▶ [Task objective]: In the entries below, find the line with "cyan star: moved 3 px up" and the line with "cyan star: rotated". Print those two and everything between them exactly, and nothing else.
>>>
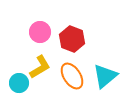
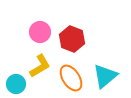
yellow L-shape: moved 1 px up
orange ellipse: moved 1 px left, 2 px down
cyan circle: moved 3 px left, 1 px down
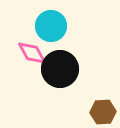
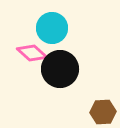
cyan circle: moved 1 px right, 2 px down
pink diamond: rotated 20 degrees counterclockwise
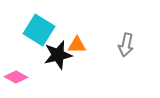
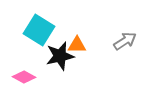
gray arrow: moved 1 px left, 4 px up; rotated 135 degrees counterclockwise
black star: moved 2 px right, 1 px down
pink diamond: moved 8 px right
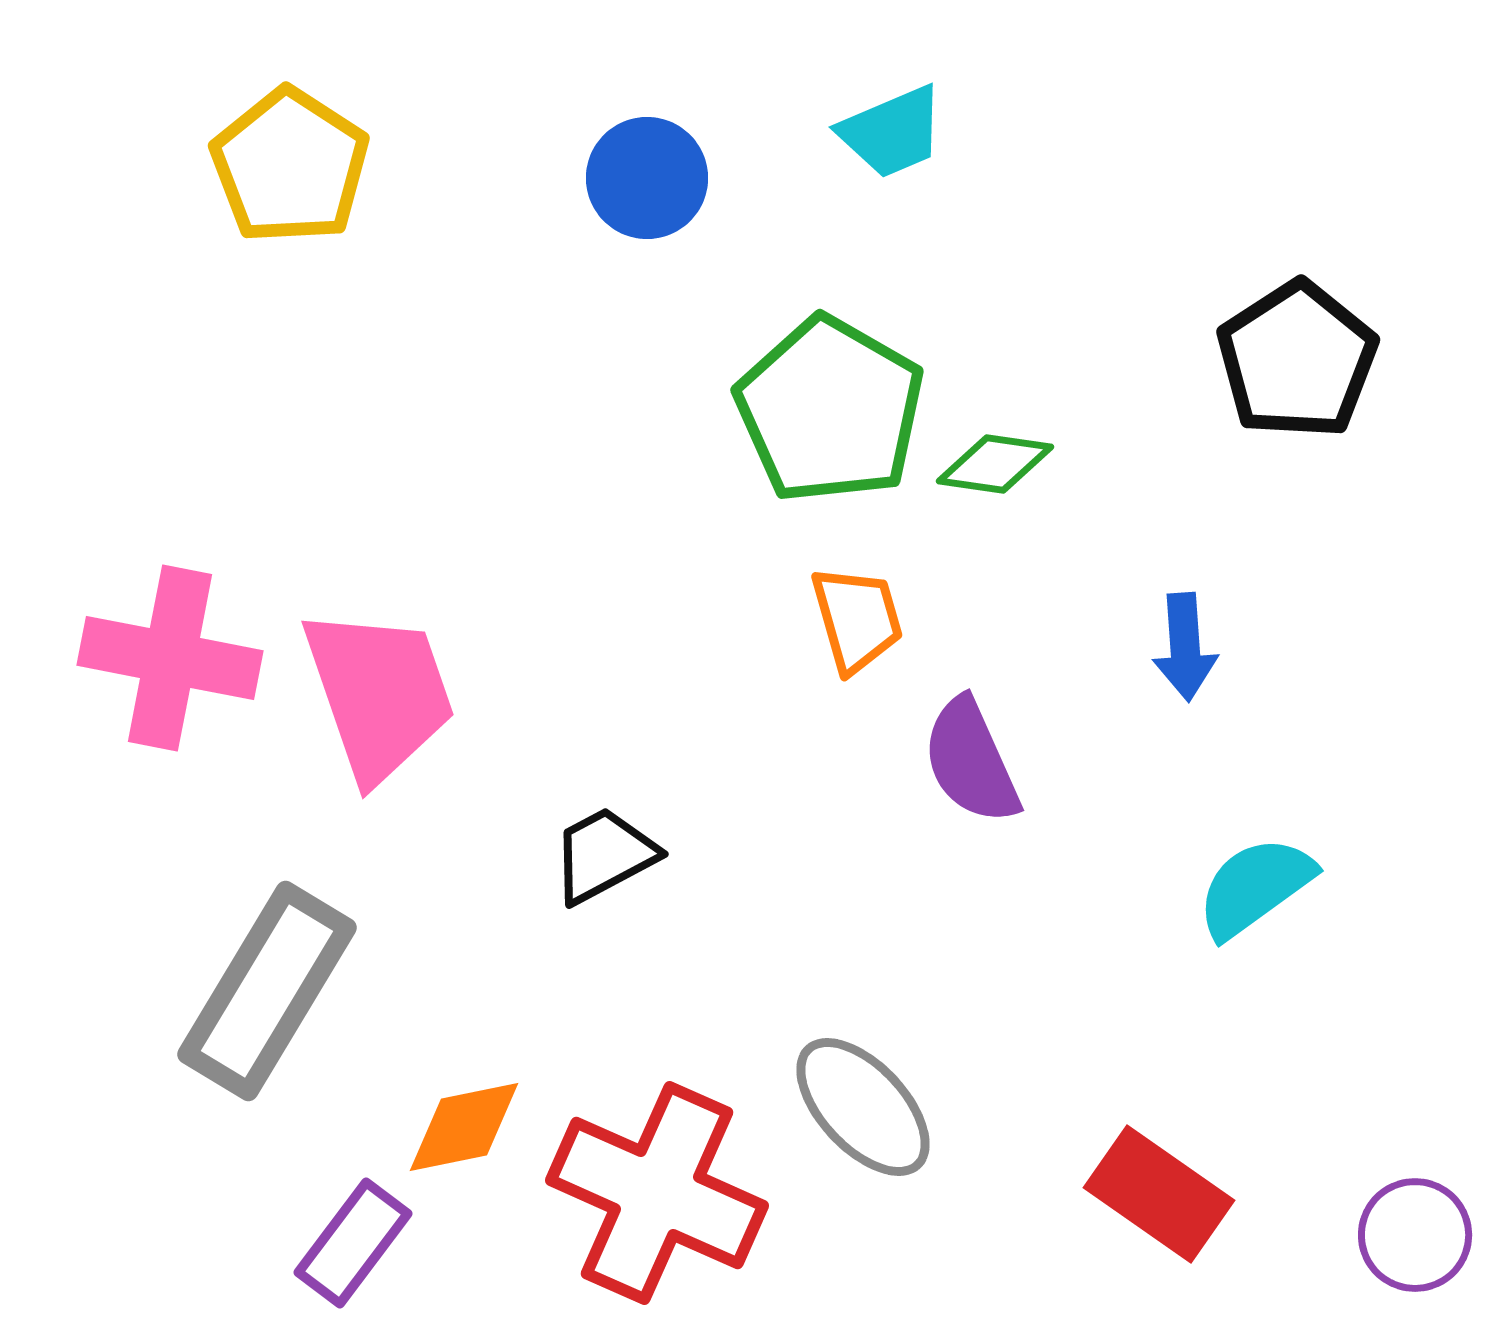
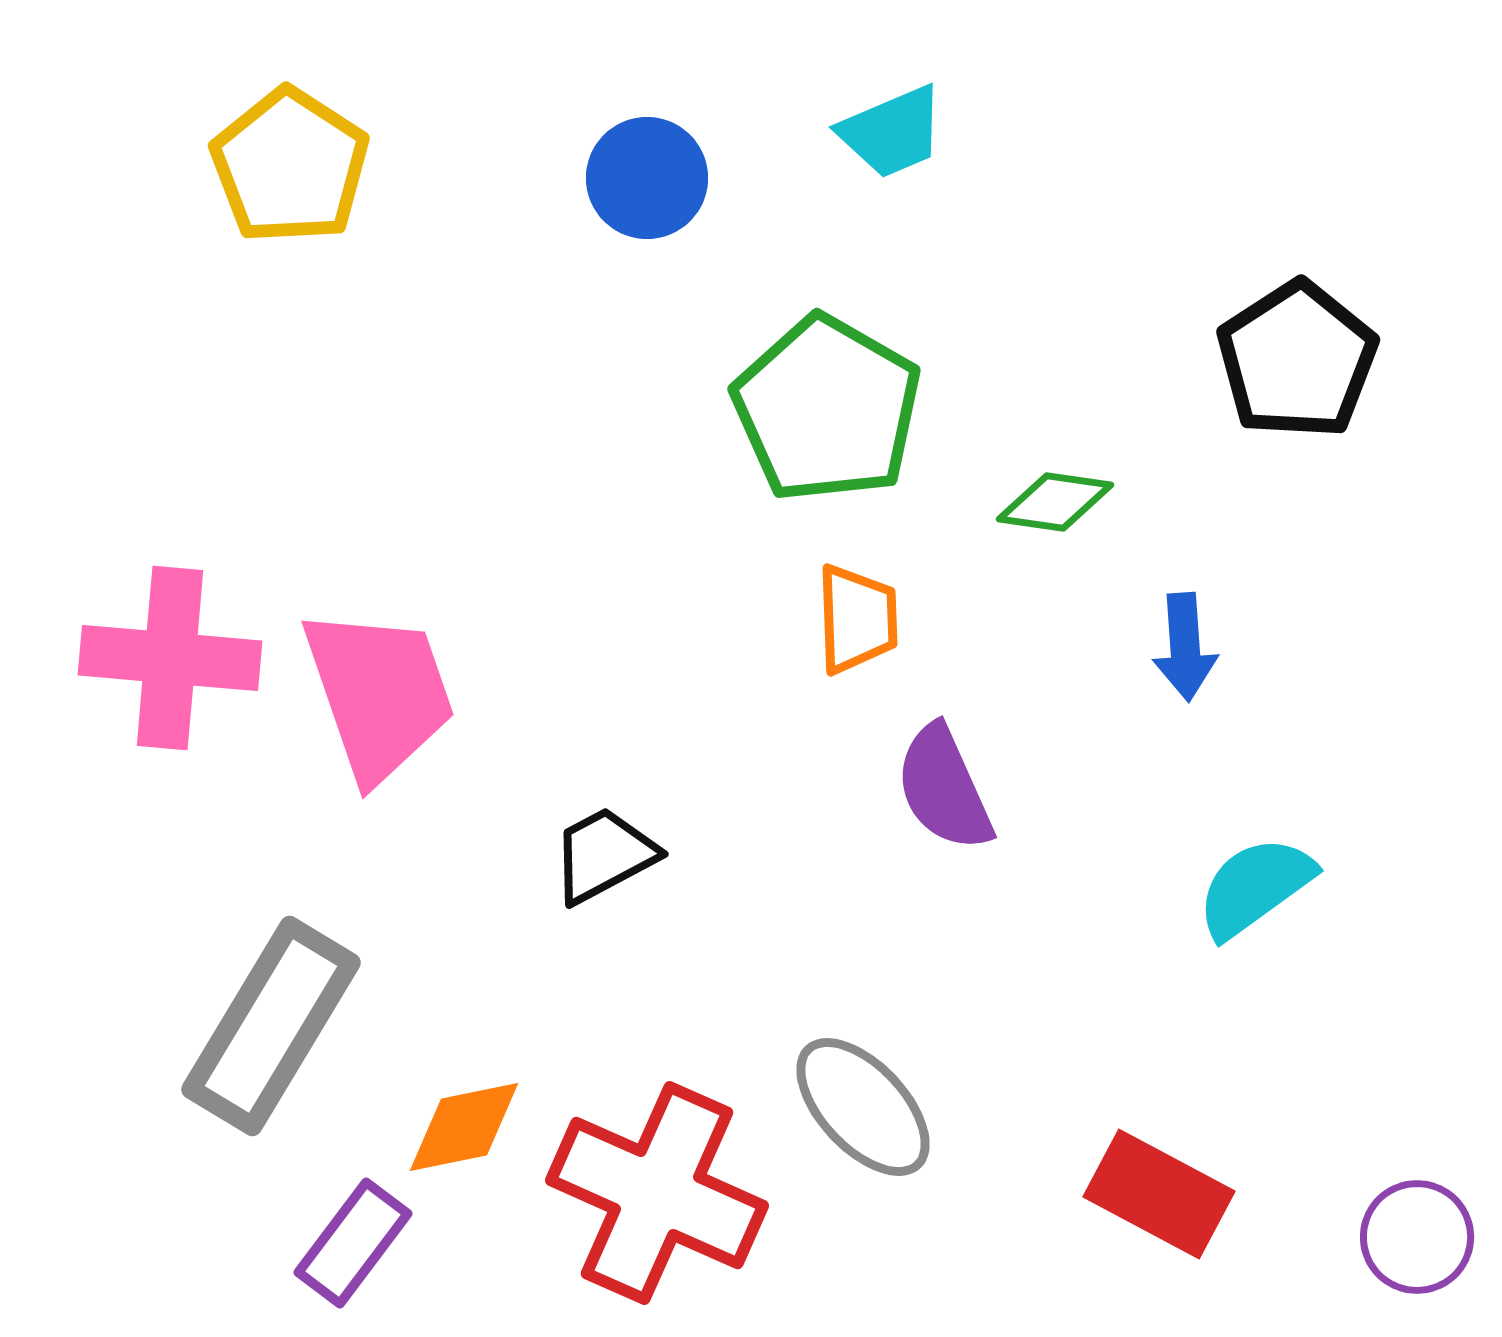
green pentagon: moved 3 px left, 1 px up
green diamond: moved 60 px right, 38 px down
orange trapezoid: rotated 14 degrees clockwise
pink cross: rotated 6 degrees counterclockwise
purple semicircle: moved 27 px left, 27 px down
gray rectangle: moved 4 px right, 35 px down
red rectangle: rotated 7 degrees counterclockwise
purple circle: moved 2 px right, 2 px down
<<<
>>>
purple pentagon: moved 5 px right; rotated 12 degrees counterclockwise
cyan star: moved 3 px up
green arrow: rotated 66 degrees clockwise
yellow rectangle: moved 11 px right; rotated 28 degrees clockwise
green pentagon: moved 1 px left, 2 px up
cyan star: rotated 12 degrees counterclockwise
<<<
▶ [Answer box]:
cyan star: moved 3 px up
green arrow: rotated 66 degrees clockwise
yellow rectangle: moved 11 px right; rotated 28 degrees clockwise
green pentagon: moved 1 px left, 2 px up
cyan star: rotated 12 degrees counterclockwise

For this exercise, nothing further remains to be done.